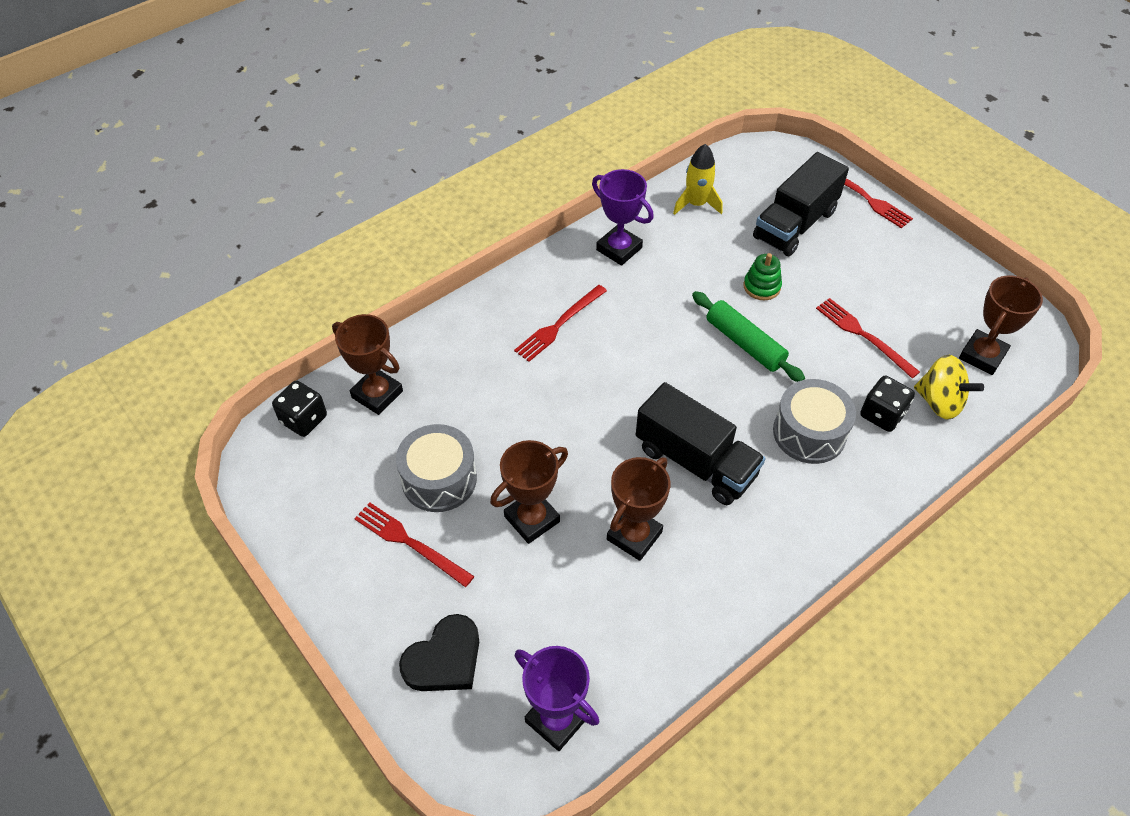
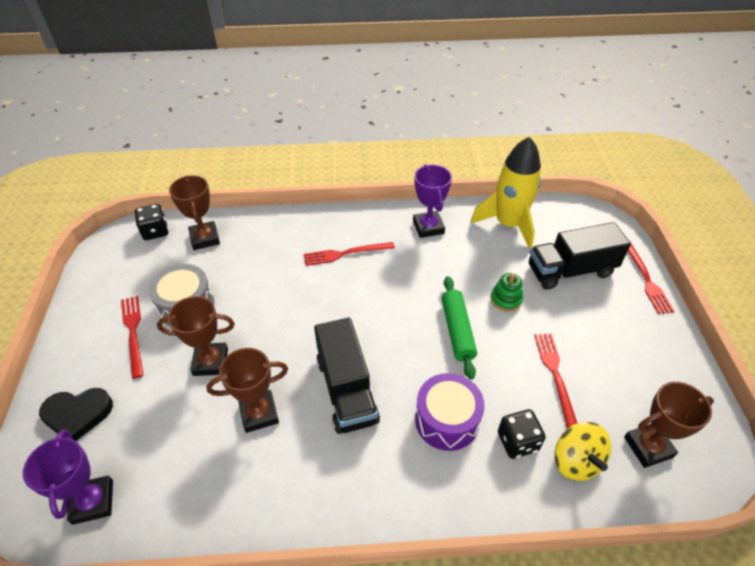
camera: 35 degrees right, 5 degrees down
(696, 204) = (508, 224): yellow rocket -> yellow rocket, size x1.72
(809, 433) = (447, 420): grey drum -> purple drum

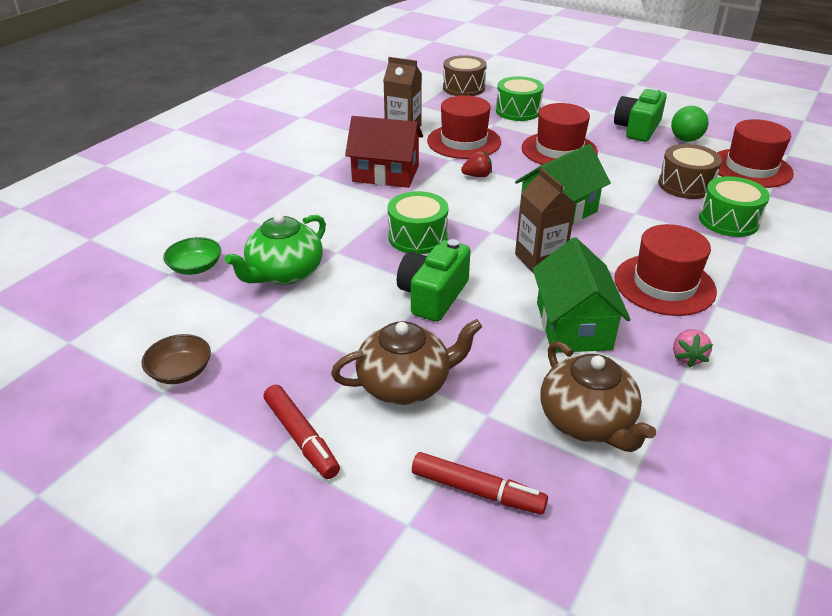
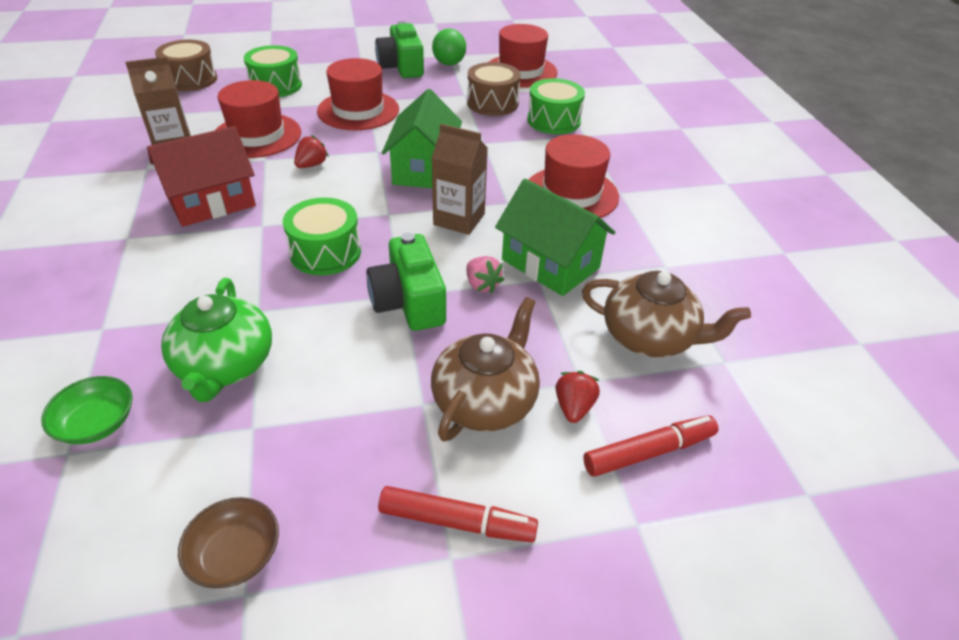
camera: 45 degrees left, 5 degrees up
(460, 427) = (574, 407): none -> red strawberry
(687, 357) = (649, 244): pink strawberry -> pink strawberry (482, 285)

+---+

# [Task to complete]
Wherever an image appears, omit it; copy the rest of the records exactly.

# [Result for this exercise]
camera: 35 degrees right, 5 degrees down
(696, 204) = (508, 224): yellow rocket -> yellow rocket, size x1.72
(809, 433) = (447, 420): grey drum -> purple drum

camera: 45 degrees left, 5 degrees up
(460, 427) = (574, 407): none -> red strawberry
(687, 357) = (649, 244): pink strawberry -> pink strawberry (482, 285)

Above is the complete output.